§ SOURCE MATERIAL:
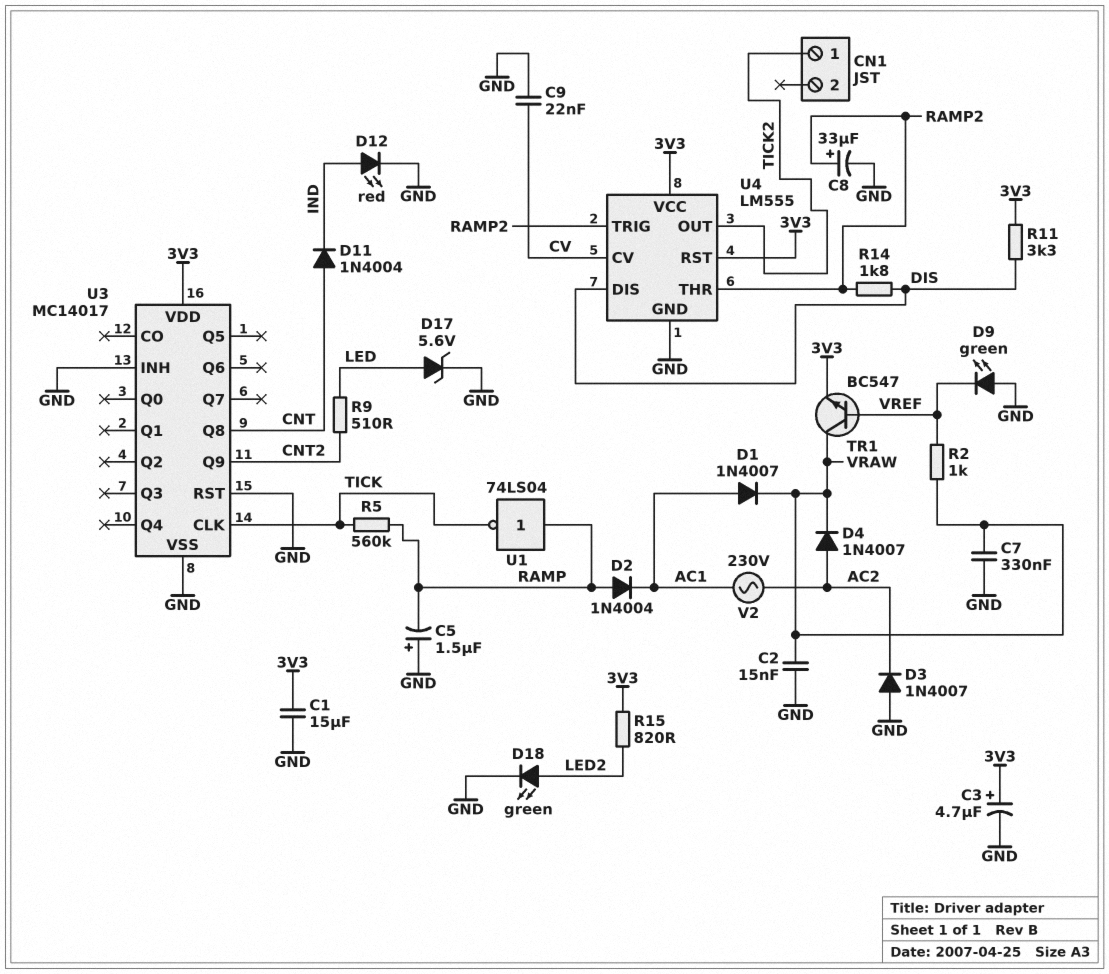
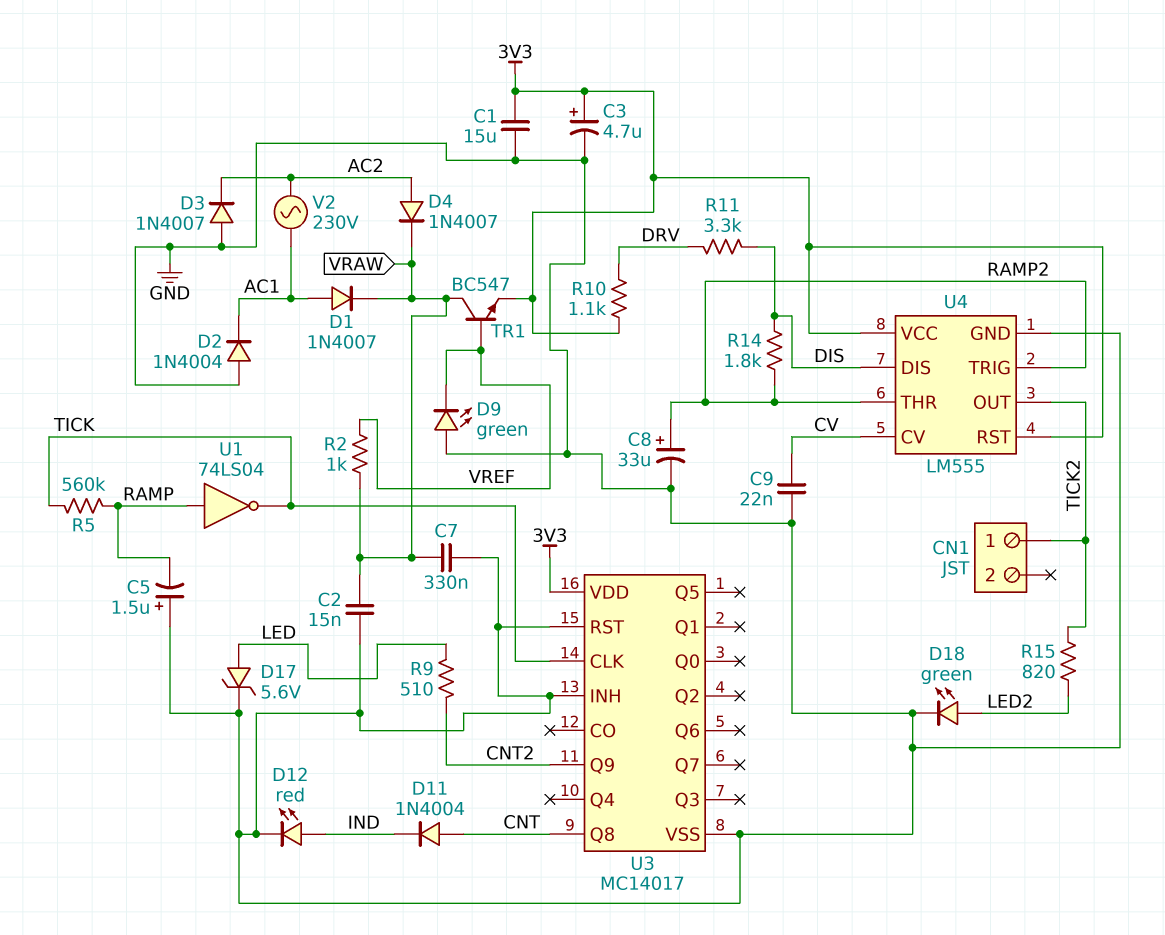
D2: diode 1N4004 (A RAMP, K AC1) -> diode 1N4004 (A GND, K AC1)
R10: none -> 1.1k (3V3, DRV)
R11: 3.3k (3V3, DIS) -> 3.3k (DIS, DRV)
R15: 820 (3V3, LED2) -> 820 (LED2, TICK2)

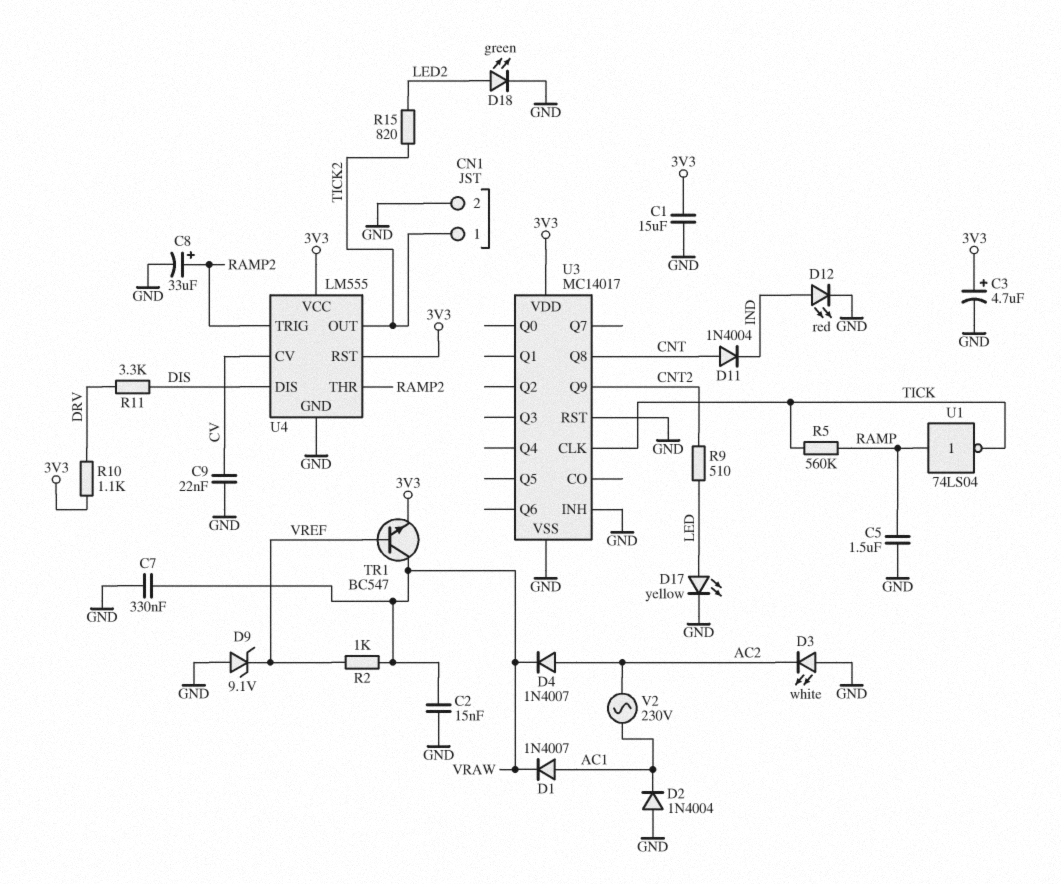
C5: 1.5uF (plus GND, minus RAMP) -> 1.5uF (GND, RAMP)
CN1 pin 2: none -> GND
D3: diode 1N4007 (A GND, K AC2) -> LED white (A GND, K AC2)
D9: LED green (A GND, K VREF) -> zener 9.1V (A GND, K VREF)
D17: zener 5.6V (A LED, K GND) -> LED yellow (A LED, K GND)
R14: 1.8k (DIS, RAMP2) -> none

§ EXERCISE PROMPT: Pictures are to be dropped, and every record is to be copied exactly.

§ WRITTEN SOLUTION:
D2: diode 1N4004 (A RAMP, K AC1) -> diode 1N4004 (A GND, K AC1)
R10: none -> 1.1k (3V3, DRV)
R11: 3.3k (3V3, DIS) -> 3.3k (DIS, DRV)
R15: 820 (3V3, LED2) -> 820 (LED2, TICK2)

C5: 1.5uF (plus GND, minus RAMP) -> 1.5uF (GND, RAMP)
CN1 pin 2: none -> GND
D3: diode 1N4007 (A GND, K AC2) -> LED white (A GND, K AC2)
D9: LED green (A GND, K VREF) -> zener 9.1V (A GND, K VREF)
D17: zener 5.6V (A LED, K GND) -> LED yellow (A LED, K GND)
R14: 1.8k (DIS, RAMP2) -> none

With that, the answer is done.